**** Exercise materials

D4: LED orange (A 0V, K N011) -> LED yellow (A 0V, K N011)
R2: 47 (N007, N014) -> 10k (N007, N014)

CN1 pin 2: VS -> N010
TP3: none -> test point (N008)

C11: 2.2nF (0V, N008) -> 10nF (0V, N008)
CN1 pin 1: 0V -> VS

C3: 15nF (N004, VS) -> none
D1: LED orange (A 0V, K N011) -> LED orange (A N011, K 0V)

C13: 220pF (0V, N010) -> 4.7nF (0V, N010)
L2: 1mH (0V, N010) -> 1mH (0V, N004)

********
**** Exercise materials

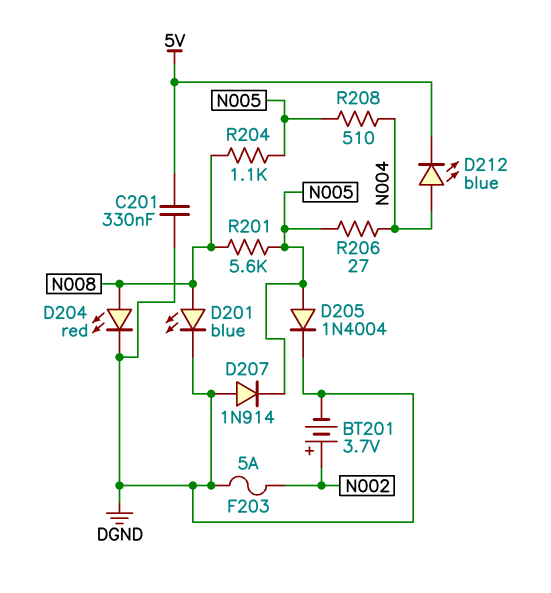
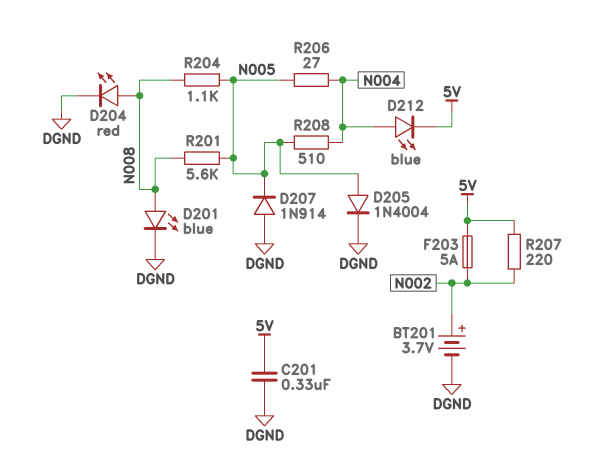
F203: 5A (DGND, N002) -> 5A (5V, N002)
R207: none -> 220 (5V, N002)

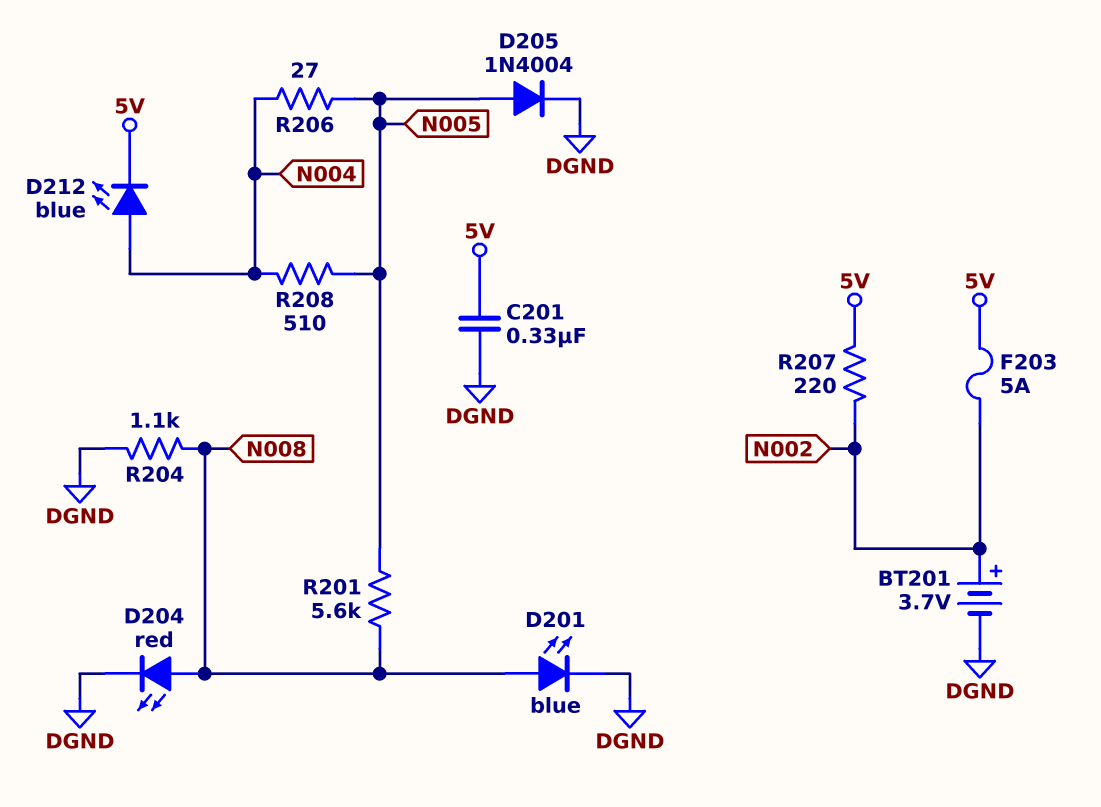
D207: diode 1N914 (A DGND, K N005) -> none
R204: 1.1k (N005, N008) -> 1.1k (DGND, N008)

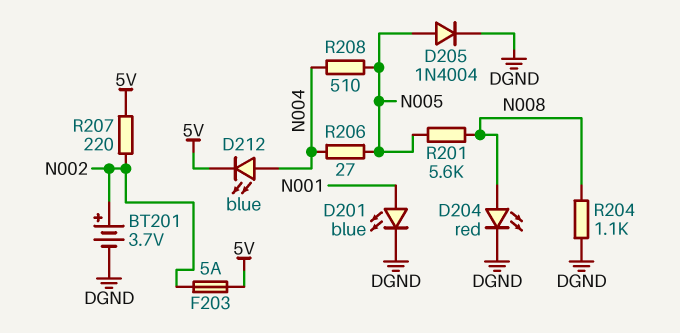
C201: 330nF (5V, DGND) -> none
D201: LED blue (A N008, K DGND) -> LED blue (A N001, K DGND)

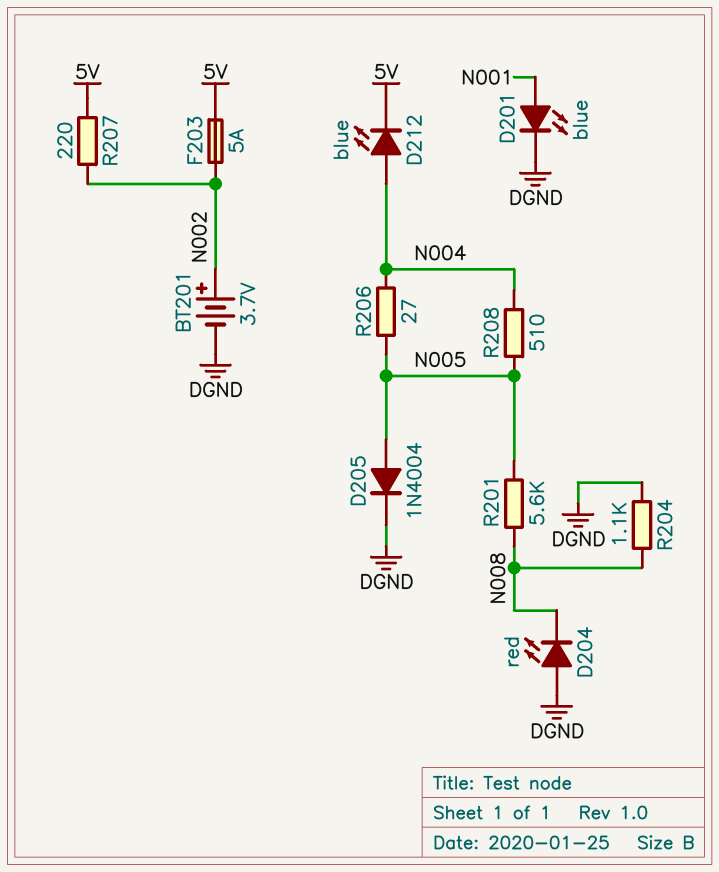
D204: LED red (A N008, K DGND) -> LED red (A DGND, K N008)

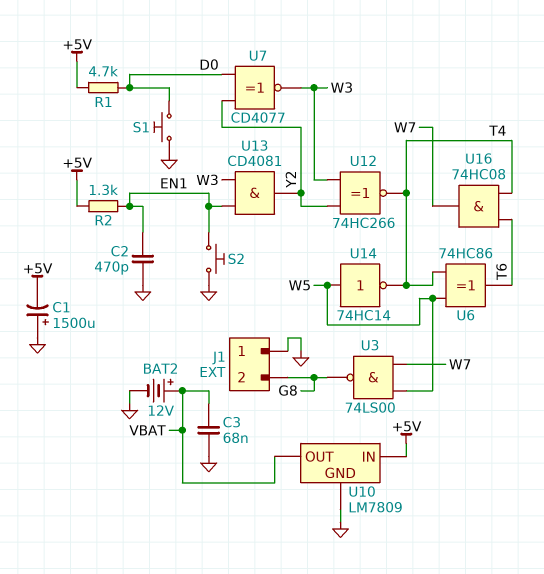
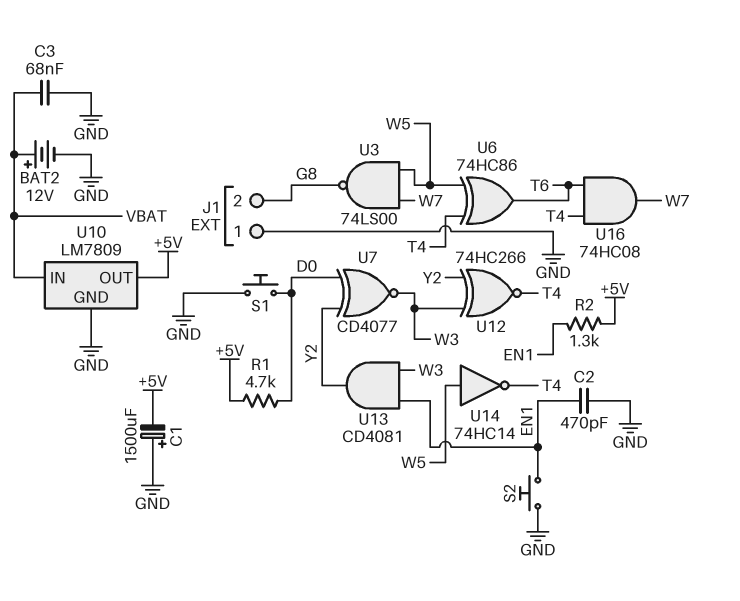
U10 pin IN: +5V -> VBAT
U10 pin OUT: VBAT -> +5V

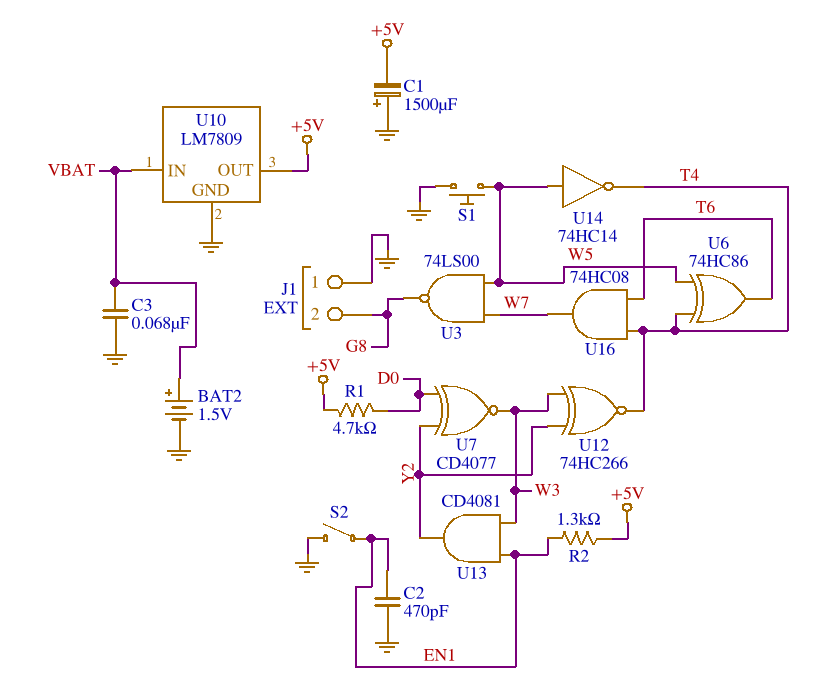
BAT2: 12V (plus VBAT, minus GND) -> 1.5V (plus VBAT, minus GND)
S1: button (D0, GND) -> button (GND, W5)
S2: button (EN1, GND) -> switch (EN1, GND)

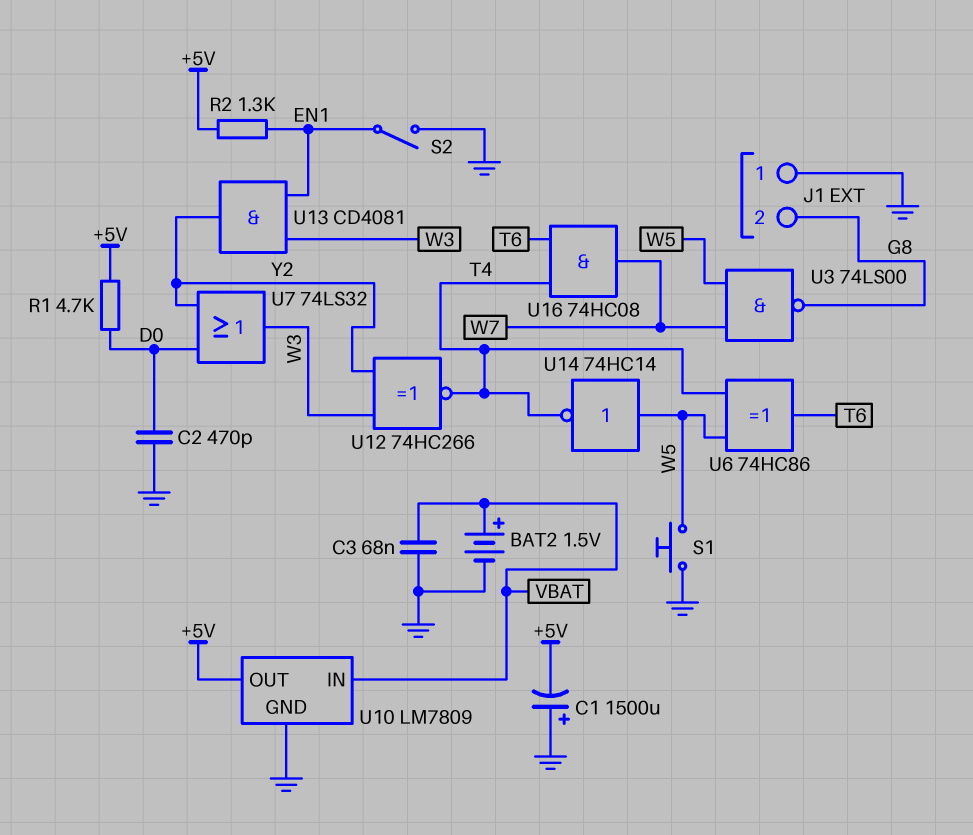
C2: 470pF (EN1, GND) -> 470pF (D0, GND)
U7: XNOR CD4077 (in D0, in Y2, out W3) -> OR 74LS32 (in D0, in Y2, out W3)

********

◆ Task details ◆
Using the data above, set down each line from the line with "S1: button (D0, GND) -> button (GND, W5)" to the line with "U7: XNOR CD4077" exactly, both ends included, and leave the pictures behind. Nothing else belongs.

◆ Written answer ◆
S1: button (D0, GND) -> button (GND, W5)
S2: button (EN1, GND) -> switch (EN1, GND)

C2: 470pF (EN1, GND) -> 470pF (D0, GND)
U7: XNOR CD4077 (in D0, in Y2, out W3) -> OR 74LS32 (in D0, in Y2, out W3)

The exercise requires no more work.